Try it -
In the data below, find every line with the string "VREF" and pull it out.

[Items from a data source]
>>>>

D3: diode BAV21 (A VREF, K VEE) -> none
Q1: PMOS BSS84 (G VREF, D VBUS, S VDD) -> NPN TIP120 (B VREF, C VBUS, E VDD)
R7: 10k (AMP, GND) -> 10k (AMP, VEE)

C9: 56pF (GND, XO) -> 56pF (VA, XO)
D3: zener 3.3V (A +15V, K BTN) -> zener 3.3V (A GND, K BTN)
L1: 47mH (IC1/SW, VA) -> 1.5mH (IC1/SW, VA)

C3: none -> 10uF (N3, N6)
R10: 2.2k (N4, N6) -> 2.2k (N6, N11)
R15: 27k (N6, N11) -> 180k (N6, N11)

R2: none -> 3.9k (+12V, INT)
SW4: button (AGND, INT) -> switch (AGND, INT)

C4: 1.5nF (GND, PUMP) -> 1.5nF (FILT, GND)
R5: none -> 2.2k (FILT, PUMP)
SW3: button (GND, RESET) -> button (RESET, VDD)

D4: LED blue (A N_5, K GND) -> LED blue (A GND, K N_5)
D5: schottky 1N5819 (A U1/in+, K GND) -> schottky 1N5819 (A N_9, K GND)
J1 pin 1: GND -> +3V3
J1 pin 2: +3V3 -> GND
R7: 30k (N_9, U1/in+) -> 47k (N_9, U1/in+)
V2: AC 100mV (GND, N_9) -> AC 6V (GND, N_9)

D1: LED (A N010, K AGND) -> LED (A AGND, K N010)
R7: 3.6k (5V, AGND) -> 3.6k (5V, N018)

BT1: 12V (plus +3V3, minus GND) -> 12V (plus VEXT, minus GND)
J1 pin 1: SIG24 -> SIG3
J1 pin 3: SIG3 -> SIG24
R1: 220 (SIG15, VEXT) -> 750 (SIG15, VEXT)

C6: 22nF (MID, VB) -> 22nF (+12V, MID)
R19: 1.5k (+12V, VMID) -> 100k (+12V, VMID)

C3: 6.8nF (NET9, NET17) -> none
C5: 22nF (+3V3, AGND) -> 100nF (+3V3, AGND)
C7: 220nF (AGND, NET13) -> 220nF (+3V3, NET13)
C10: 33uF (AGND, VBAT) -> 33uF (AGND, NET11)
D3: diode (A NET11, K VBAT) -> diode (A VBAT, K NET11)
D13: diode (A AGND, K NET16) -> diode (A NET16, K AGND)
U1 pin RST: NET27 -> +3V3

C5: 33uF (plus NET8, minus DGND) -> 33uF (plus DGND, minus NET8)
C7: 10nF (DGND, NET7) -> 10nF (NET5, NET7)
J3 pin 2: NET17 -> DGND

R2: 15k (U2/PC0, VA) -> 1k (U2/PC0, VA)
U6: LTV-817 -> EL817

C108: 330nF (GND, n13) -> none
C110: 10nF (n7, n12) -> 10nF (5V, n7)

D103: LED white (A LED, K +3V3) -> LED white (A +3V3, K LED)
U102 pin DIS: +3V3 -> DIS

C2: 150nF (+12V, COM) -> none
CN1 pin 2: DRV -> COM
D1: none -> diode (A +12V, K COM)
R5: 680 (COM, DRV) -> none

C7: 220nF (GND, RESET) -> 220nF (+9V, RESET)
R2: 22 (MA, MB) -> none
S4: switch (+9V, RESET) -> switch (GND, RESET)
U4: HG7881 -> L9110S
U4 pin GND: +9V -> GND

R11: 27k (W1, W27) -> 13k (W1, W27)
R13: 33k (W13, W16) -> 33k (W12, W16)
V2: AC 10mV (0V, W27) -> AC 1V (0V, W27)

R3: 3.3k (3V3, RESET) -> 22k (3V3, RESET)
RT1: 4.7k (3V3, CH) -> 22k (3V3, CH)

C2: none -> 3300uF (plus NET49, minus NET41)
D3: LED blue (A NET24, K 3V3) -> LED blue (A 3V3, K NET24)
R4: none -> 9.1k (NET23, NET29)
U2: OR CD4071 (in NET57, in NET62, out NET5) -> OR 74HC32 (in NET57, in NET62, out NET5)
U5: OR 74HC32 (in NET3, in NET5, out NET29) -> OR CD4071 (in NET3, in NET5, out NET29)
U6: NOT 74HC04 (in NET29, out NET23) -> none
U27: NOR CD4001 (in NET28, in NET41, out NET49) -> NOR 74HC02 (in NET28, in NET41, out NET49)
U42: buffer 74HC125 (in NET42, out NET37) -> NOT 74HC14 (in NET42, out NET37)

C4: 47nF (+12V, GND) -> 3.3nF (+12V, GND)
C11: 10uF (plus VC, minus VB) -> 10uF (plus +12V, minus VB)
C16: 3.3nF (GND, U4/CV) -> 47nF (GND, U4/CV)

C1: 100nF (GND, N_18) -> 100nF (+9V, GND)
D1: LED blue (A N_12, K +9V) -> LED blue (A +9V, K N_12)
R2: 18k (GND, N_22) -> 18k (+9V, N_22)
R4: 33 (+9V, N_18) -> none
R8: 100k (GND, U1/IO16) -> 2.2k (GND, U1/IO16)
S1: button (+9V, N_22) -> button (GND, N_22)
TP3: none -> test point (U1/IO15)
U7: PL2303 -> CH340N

<<<<

Output of the exercise -
D3: diode BAV21 (A VREF, K VEE) -> none
Q1: PMOS BSS84 (G VREF, D VBUS, S VDD) -> NPN TIP120 (B VREF, C VBUS, E VDD)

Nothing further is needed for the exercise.